_PROBLEM STATEMENT_.
In the records that come next, find every line with "scaled". Return those lines.
RECORDS SHOWN Start Marker
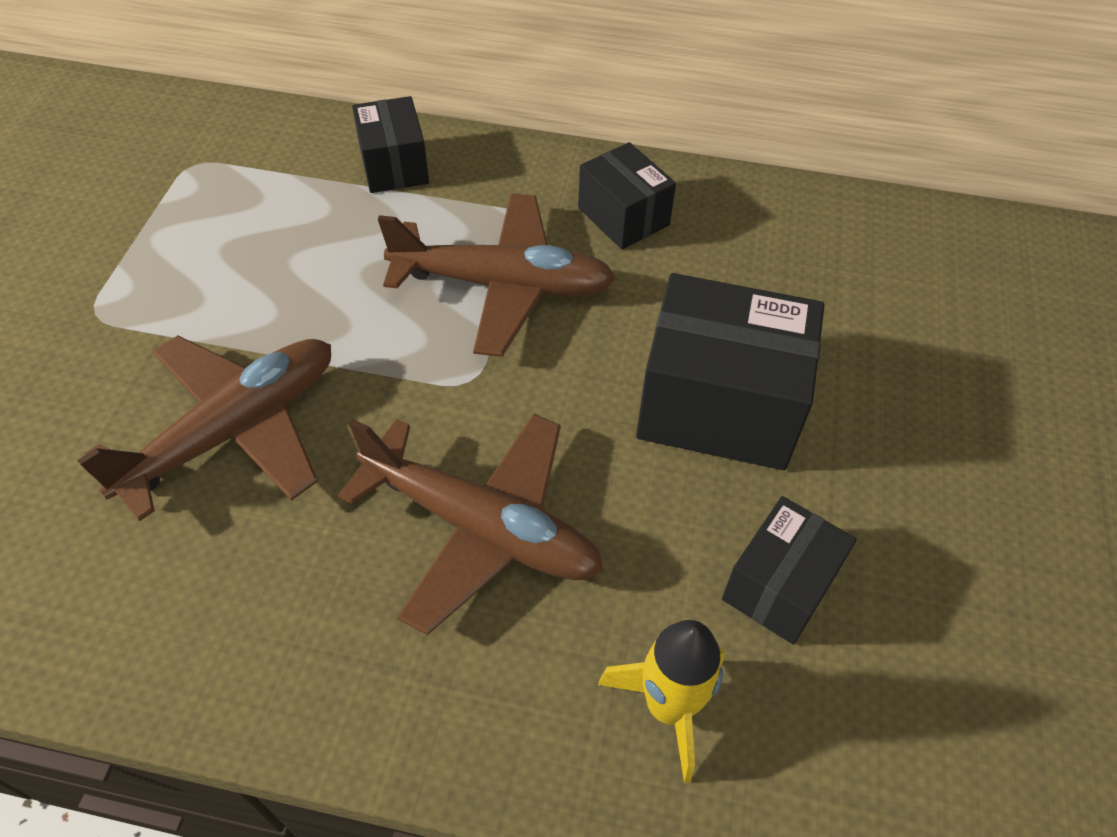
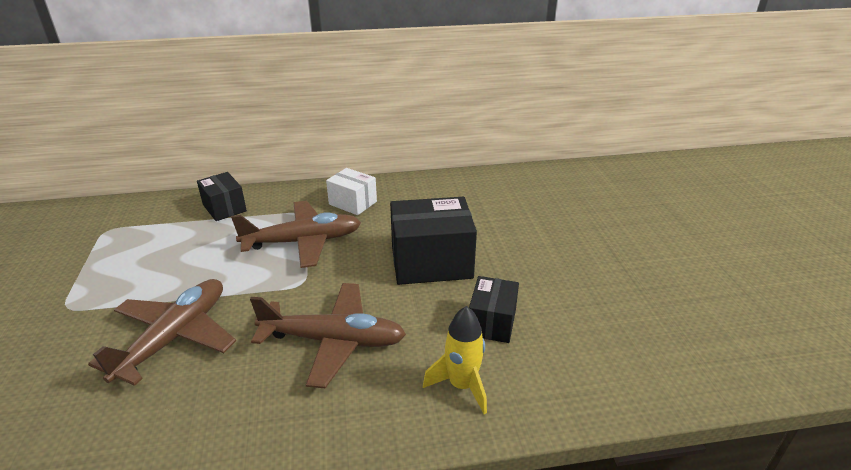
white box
RECORDS SHOWN End Marker
RECORDS SHOWN Start Marker
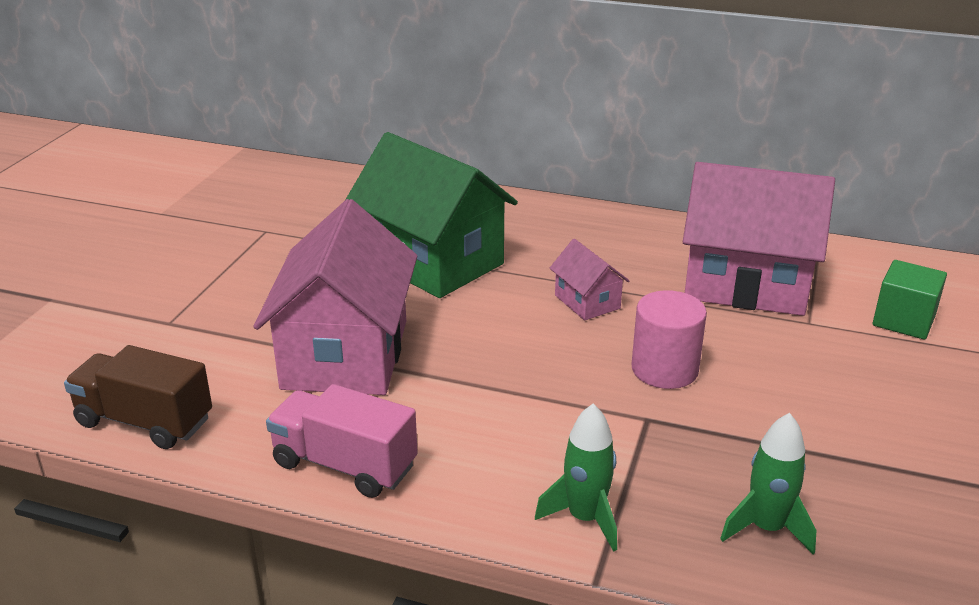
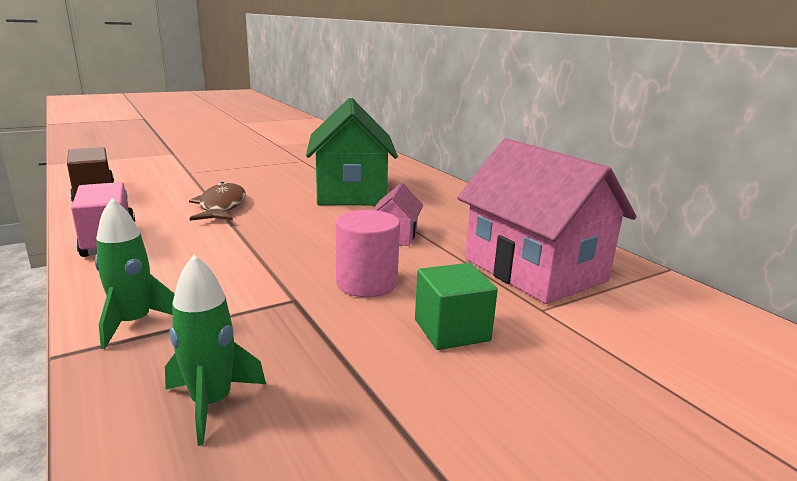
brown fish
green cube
RECORDS SHOWN End Marker
RECORDS SHOWN Start Marker
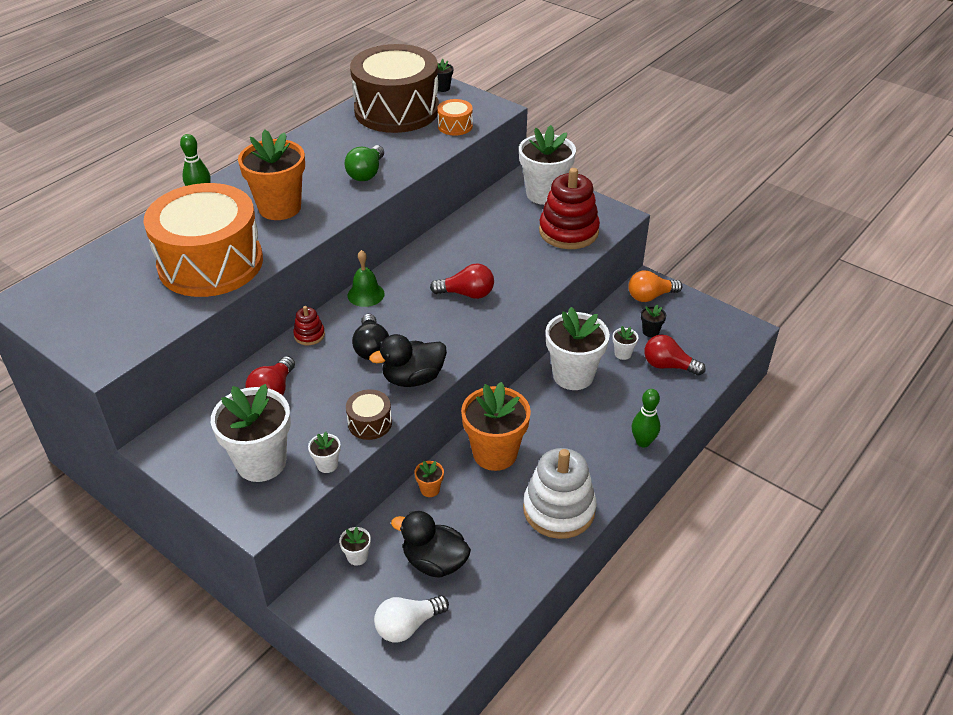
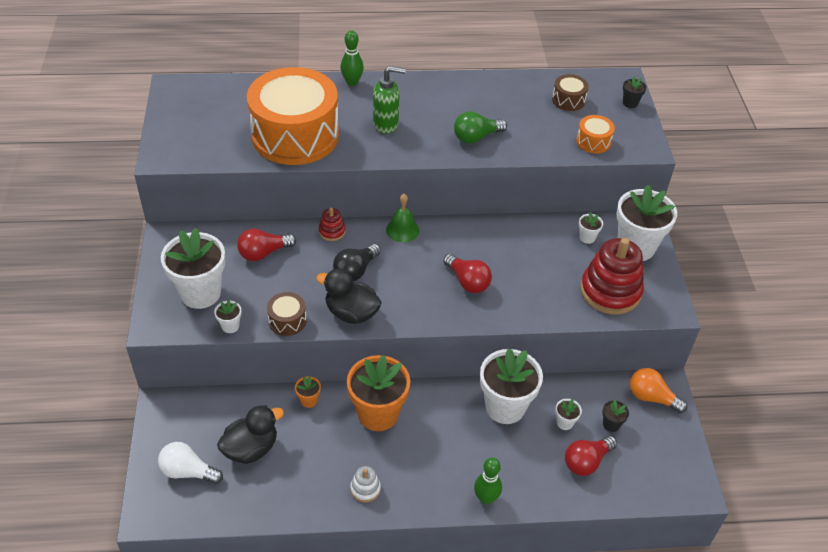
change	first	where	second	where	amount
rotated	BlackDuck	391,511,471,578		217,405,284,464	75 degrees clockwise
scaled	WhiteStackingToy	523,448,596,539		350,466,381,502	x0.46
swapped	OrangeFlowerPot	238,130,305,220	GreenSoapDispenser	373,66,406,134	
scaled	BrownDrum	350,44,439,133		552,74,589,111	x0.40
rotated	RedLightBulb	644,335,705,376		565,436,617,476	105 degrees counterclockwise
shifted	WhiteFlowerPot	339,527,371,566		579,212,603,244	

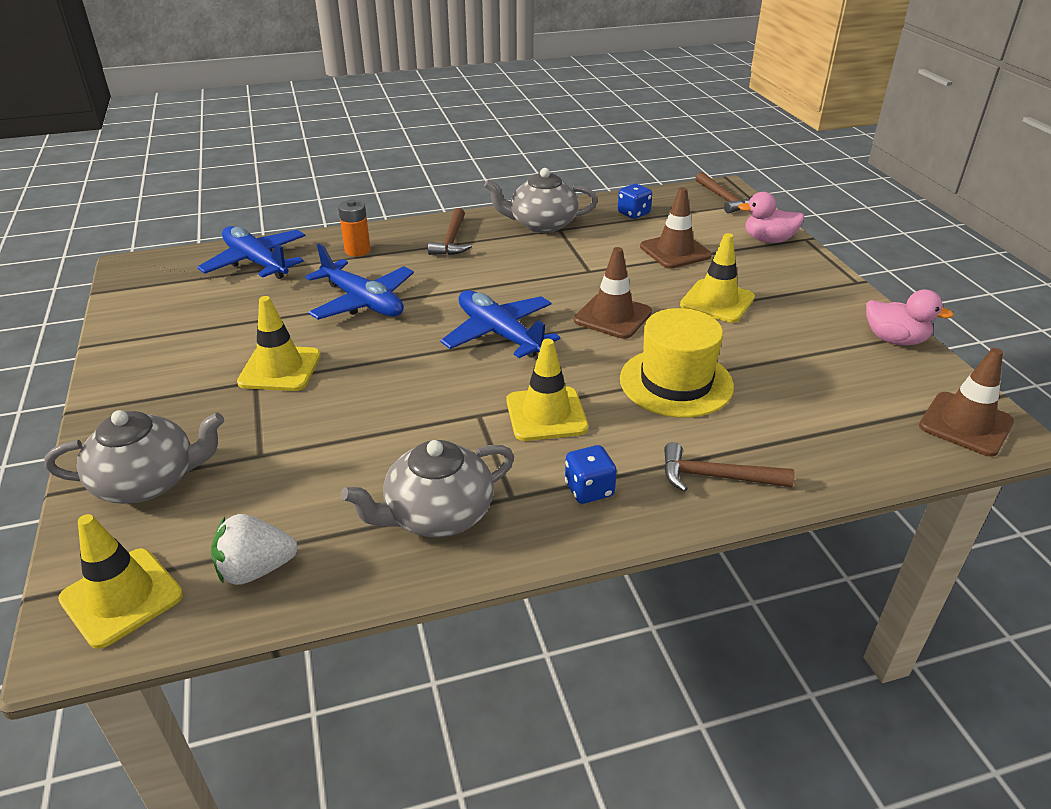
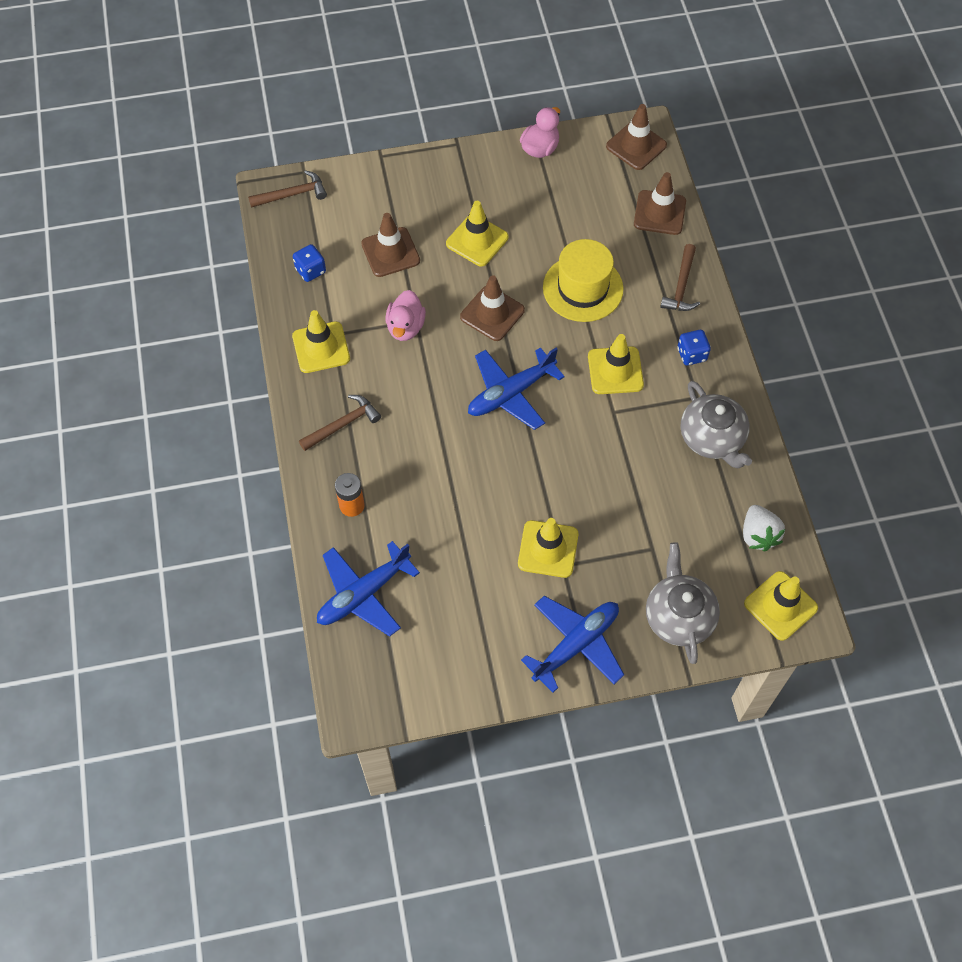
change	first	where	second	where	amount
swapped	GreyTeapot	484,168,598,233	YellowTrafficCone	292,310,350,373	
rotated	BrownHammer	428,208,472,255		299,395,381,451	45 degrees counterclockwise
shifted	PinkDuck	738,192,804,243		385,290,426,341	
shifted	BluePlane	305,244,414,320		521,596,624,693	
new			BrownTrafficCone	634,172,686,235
RECORDS SHOWN End Marker
_TASK SOLUTION_.
scaled	WhiteStackingToy	523,448,596,539		350,466,381,502	x0.46
scaled	BrownDrum	350,44,439,133		552,74,589,111	x0.40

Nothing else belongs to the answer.